About this exercise
Hand back the entries exactly as written, minus every picture.

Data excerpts
---*---
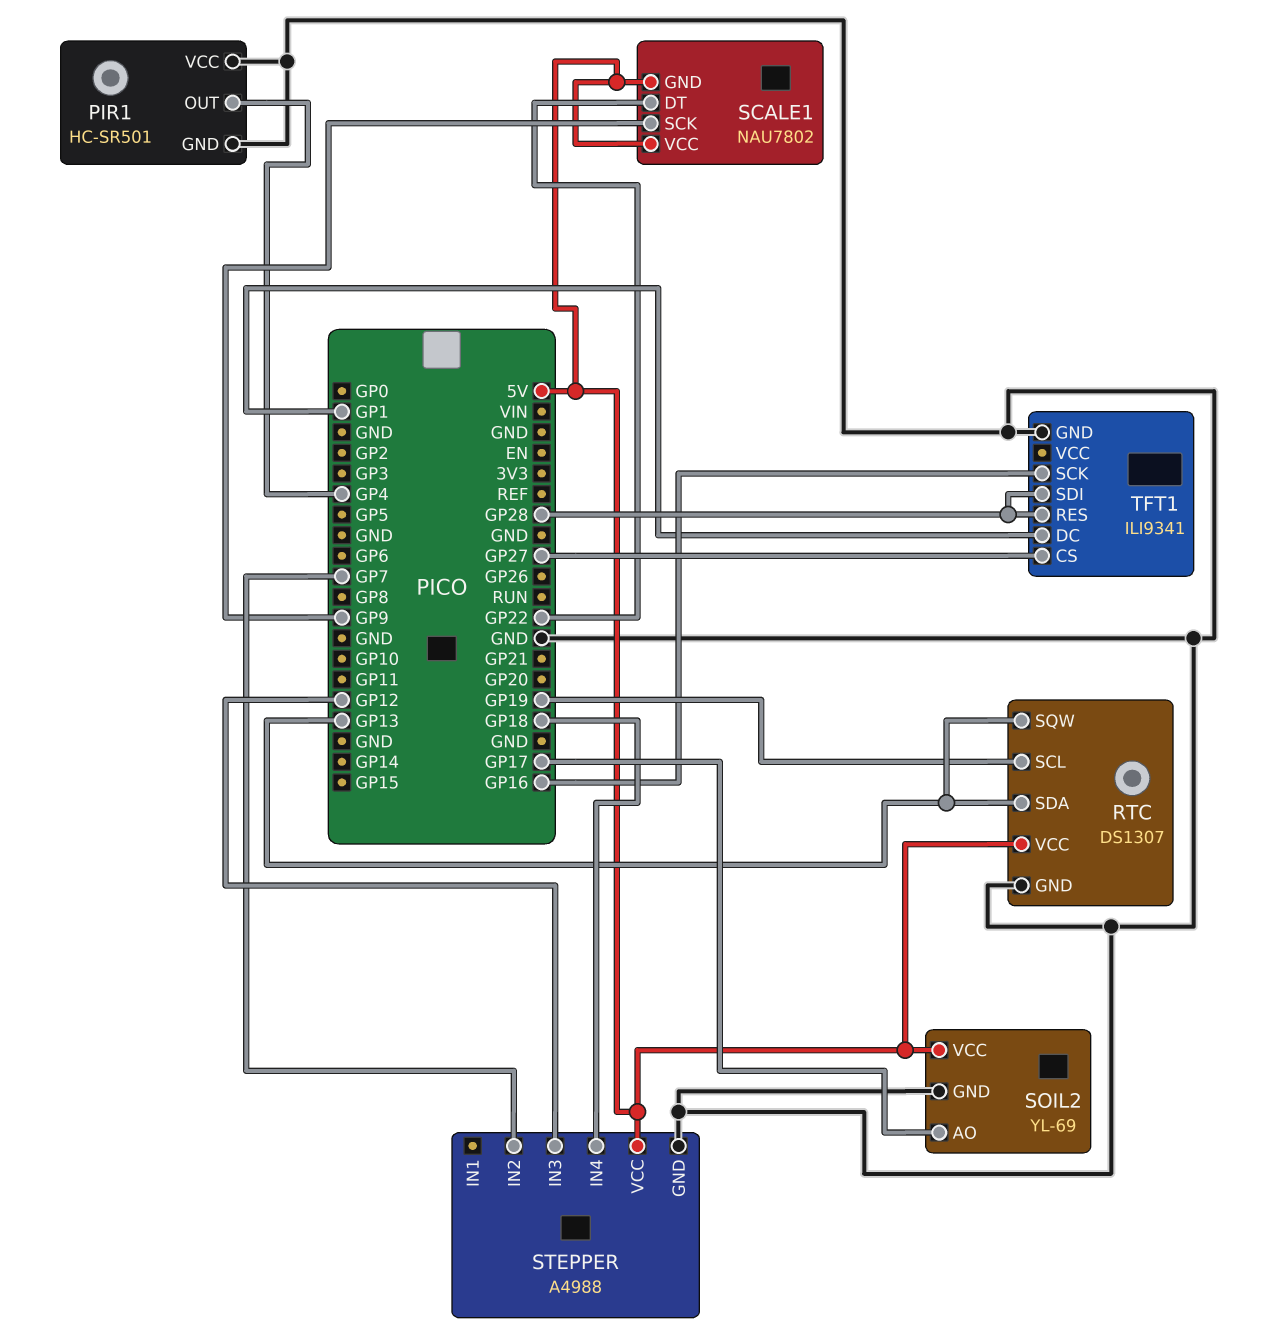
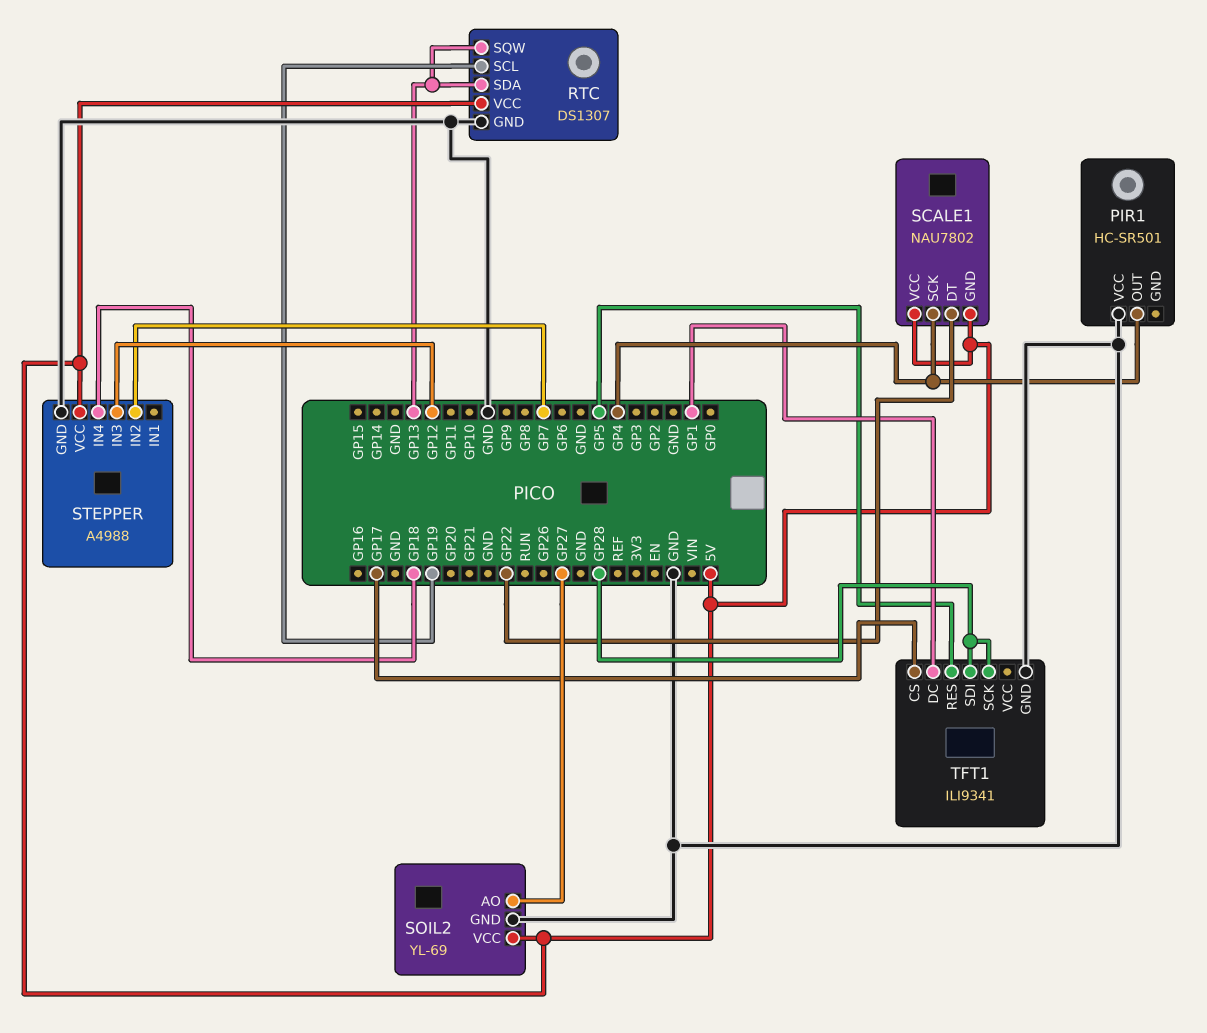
PIR1 pin GND: GND -> none
SCALE1 pin SCK: GP9 -> GP4
SOIL2 pin AO: GP17 -> GP27
TFT1 pin CS: GP27 -> GP17
TFT1 pin RES: GP28 -> GP5
TFT1 pin SCK: GP16 -> GP28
---*---
Written response
PIR1 pin GND: GND -> none
SCALE1 pin SCK: GP9 -> GP4
SOIL2 pin AO: GP17 -> GP27
TFT1 pin CS: GP27 -> GP17
TFT1 pin RES: GP28 -> GP5
TFT1 pin SCK: GP16 -> GP28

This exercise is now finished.